**Work instructions**
Omit the images, then repeat the listing exactly.

**Task inputs**
= = = = = = =

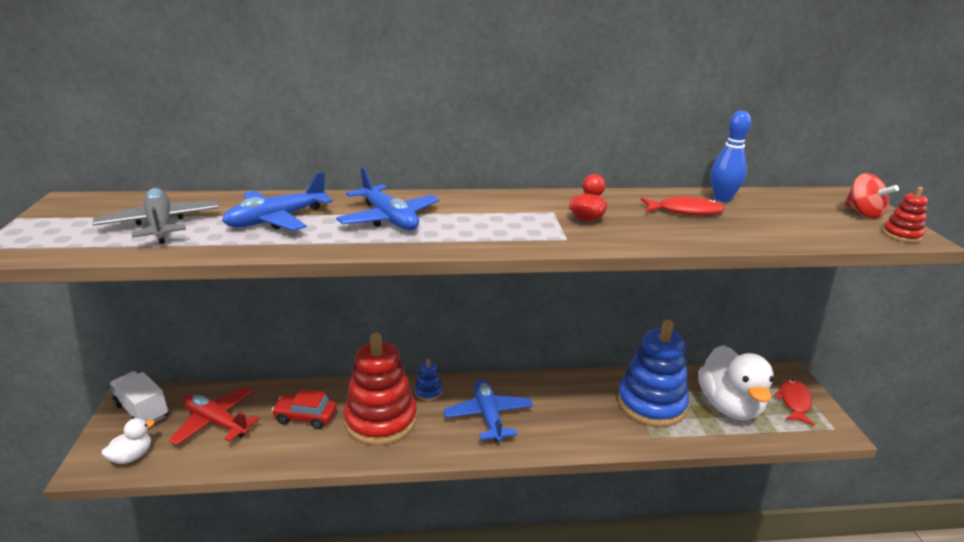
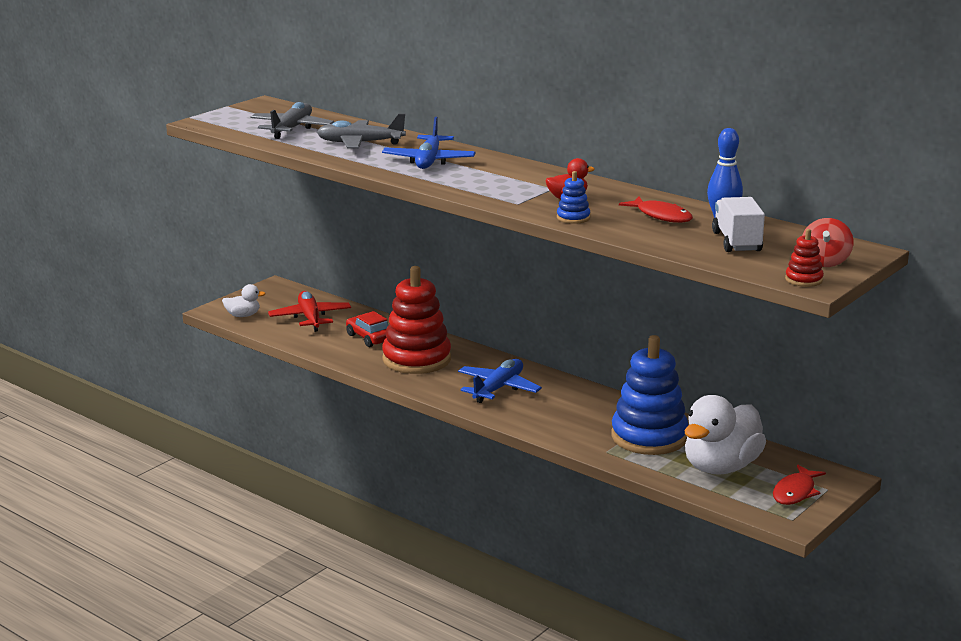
camera: 45 degrees right, 5 degrees down
(142, 411) = (275, 295): white truck -> white truck (736, 242)
(277, 219) = (360, 143): blue plane -> grey plane
(428, 392) = (477, 359): blue stacking toy -> blue stacking toy (573, 218)
(794, 401) = (795, 492): red fish -> red fish turned 150 degrees clockwise

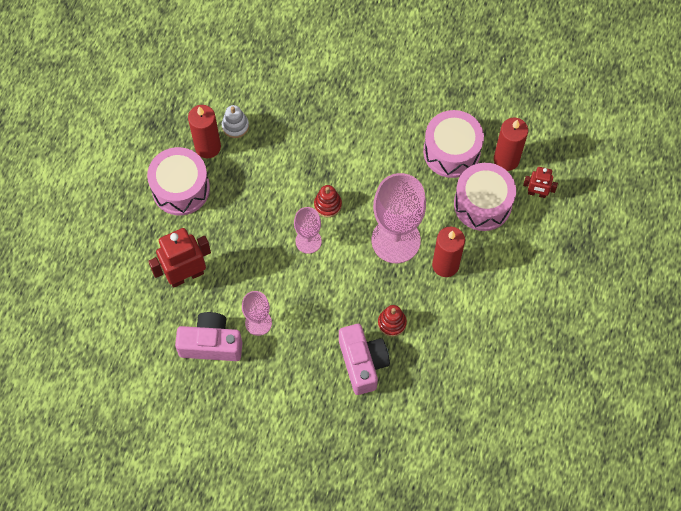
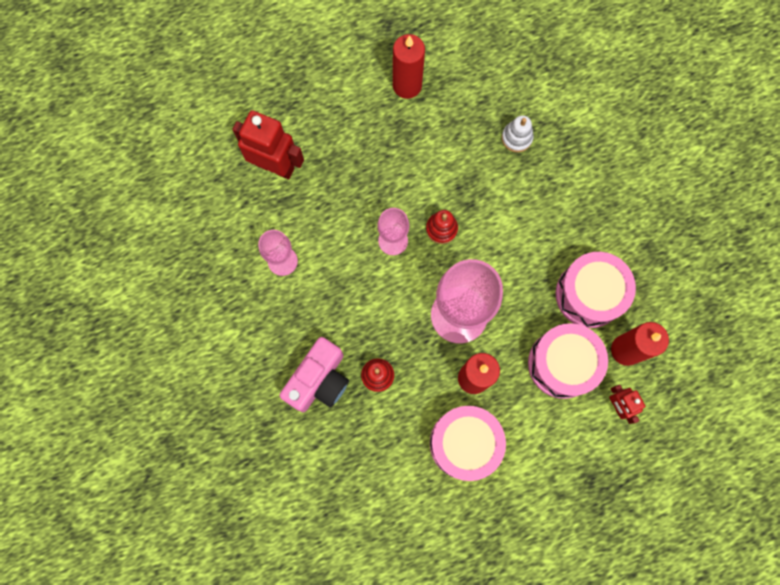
camera: 50 degrees right, 10 degrees up
(181, 188) = (349, 96): pink drum -> pink drum (464, 443)
(211, 344) = (231, 238): pink camera -> none
(235, 126) = (446, 91): white stacking toy -> white stacking toy (516, 138)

= = = = = = =

**Task result**
camera: 45 degrees right, 5 degrees down
(142, 411) = (275, 295): white truck -> white truck (736, 242)
(277, 219) = (360, 143): blue plane -> grey plane
(428, 392) = (477, 359): blue stacking toy -> blue stacking toy (573, 218)
(794, 401) = (795, 492): red fish -> red fish turned 150 degrees clockwise

camera: 50 degrees right, 10 degrees up
(181, 188) = (349, 96): pink drum -> pink drum (464, 443)
(211, 344) = (231, 238): pink camera -> none
(235, 126) = (446, 91): white stacking toy -> white stacking toy (516, 138)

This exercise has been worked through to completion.